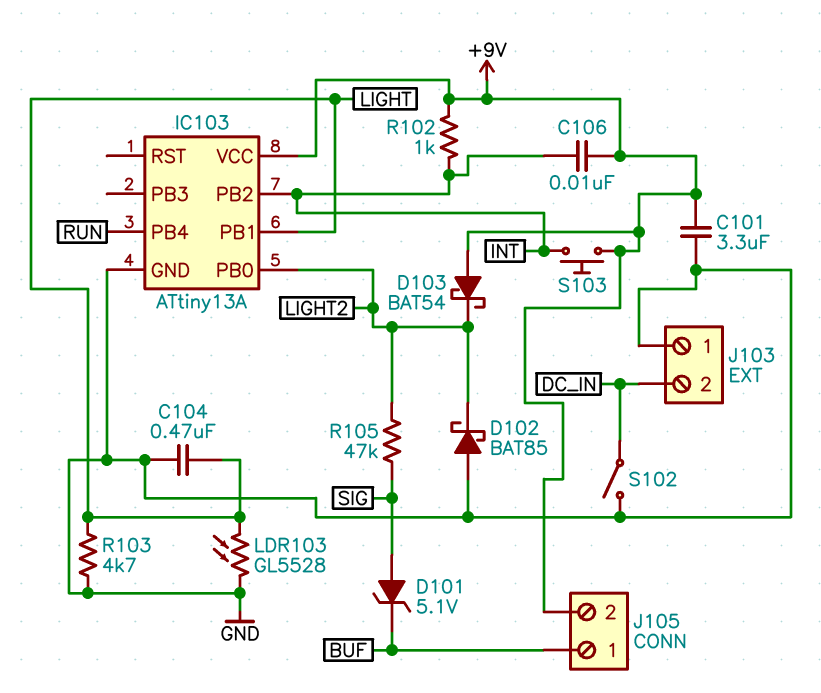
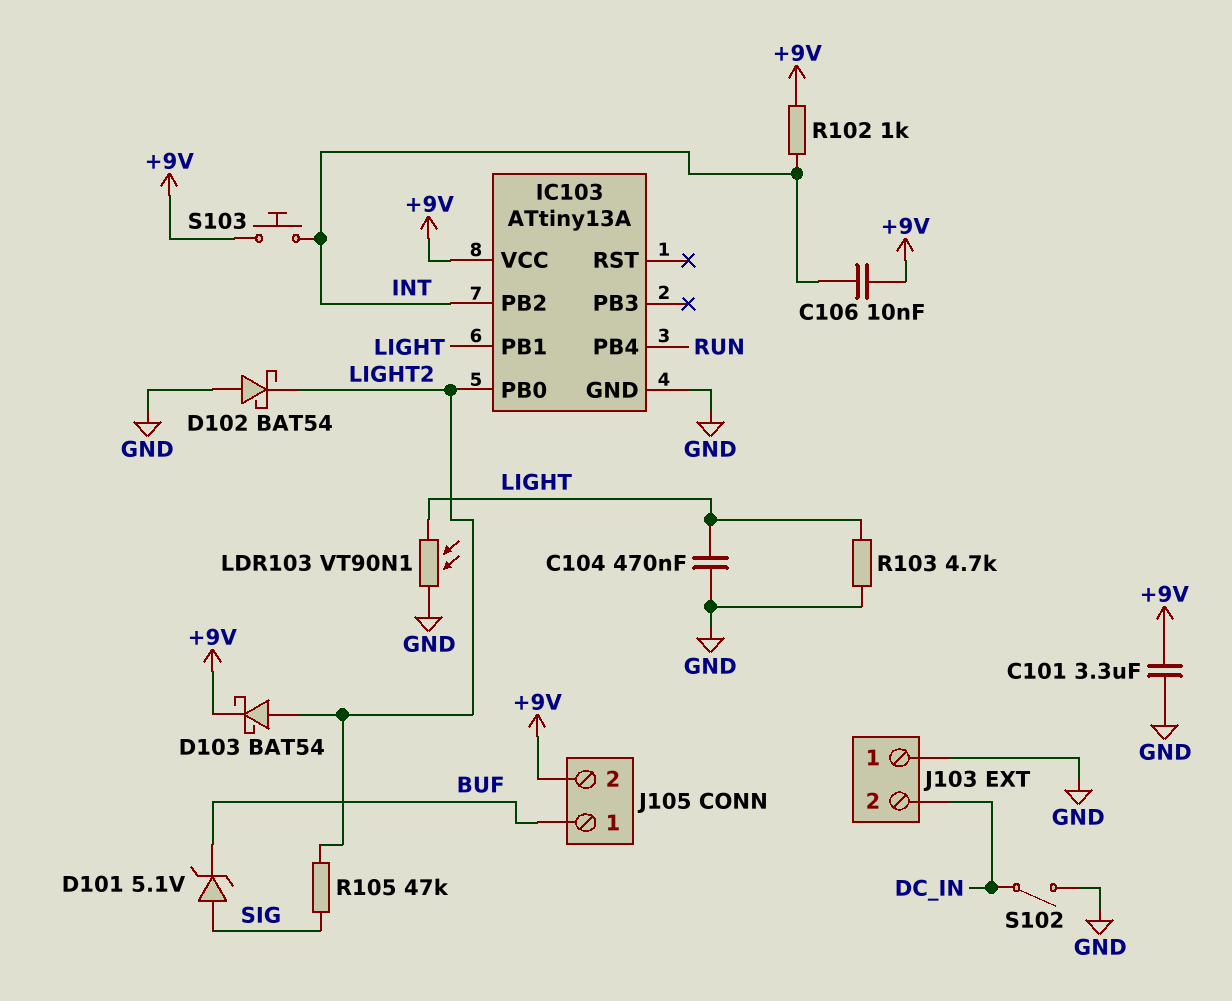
D102: schottky BAT85 (A GND, K LIGHT2) -> schottky BAT54 (A GND, K LIGHT2)
D103: schottky BAT54 (A +9V, K LIGHT2) -> schottky BAT54 (A LIGHT2, K +9V)
LDR103: GL5528 (GND, LIGHT) -> VT90N1 (GND, LIGHT)

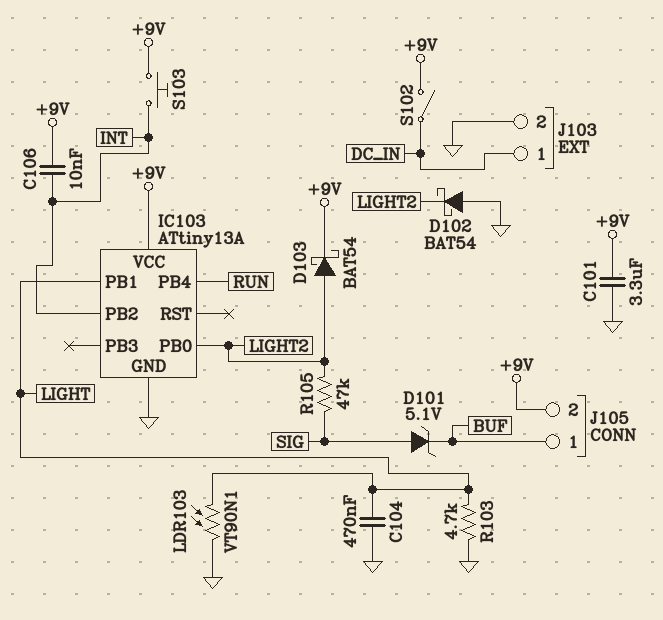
J103 pin 1: GND -> DC_IN
J103 pin 2: DC_IN -> GND
R102: 1k (+9V, INT) -> none
S102: switch (DC_IN, GND) -> switch (+9V, DC_IN)

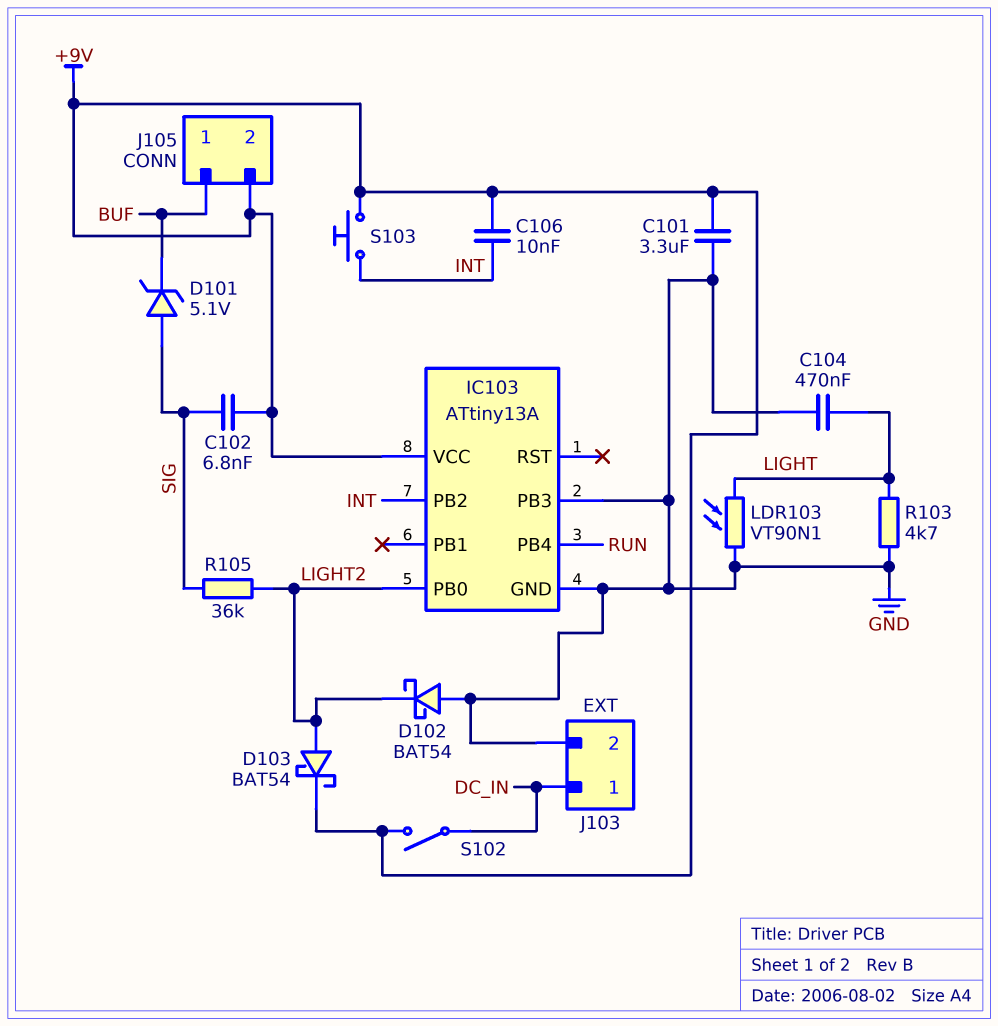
C102: none -> 6.8nF (+9V, SIG)
IC103 pin PB1: LIGHT -> none
IC103 pin PB3: none -> GND
R105: 47k (LIGHT2, SIG) -> 36k (LIGHT2, SIG)

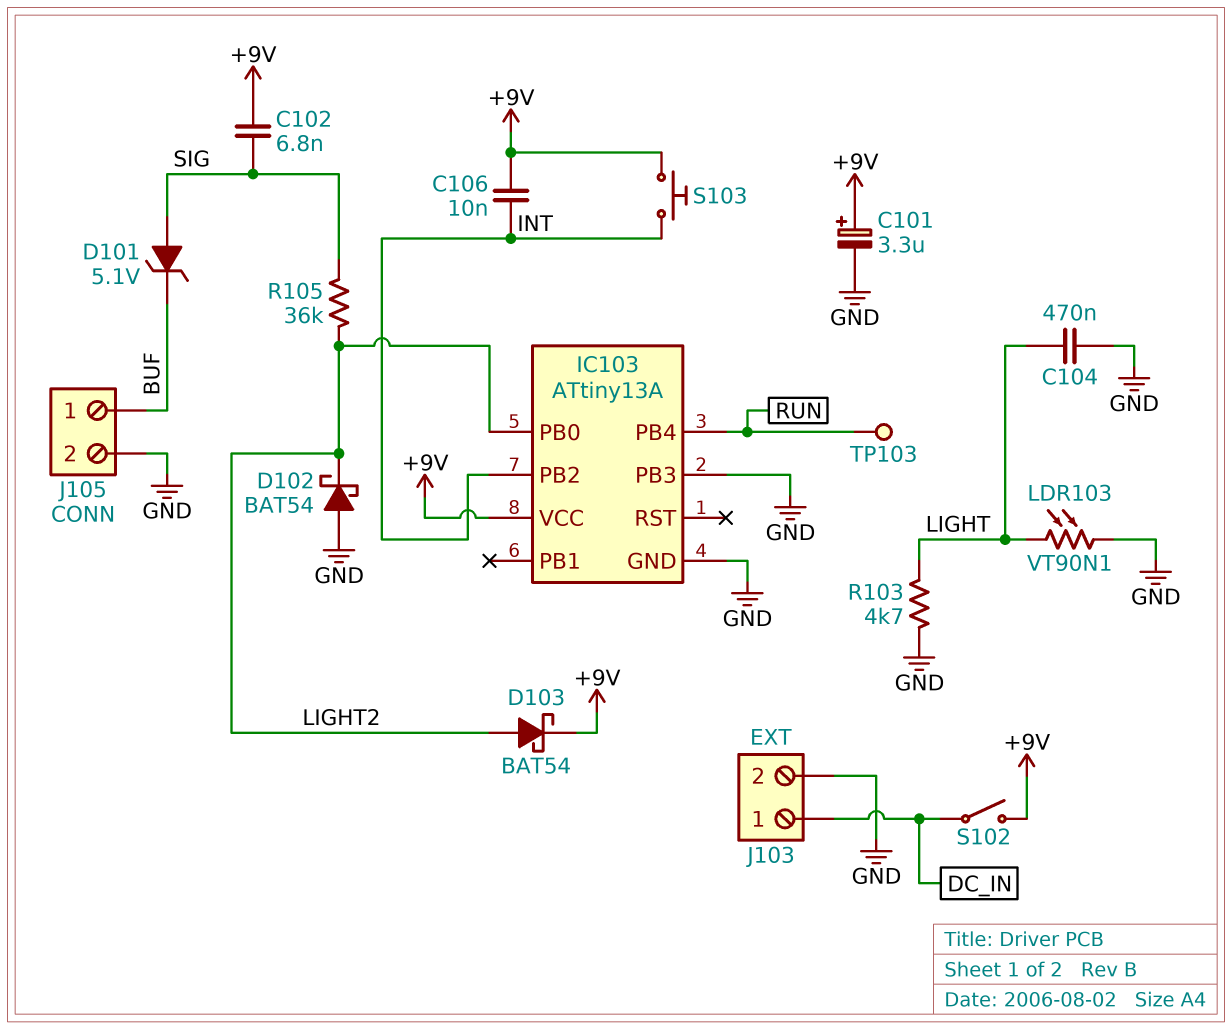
C101: 3.3uF (+9V, GND) -> 3.3uF (plus +9V, minus GND)
J105 pin 2: +9V -> GND
TP103: none -> test point (RUN)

→ **WHAT TO PRODUCE**:
Check every line of the data above for the string "none", and copy those that have it.

→ **RESPONSE**:
R102: 1k (+9V, INT) -> none
C102: none -> 6.8nF (+9V, SIG)
IC103 pin PB1: LIGHT -> none
IC103 pin PB3: none -> GND
TP103: none -> test point (RUN)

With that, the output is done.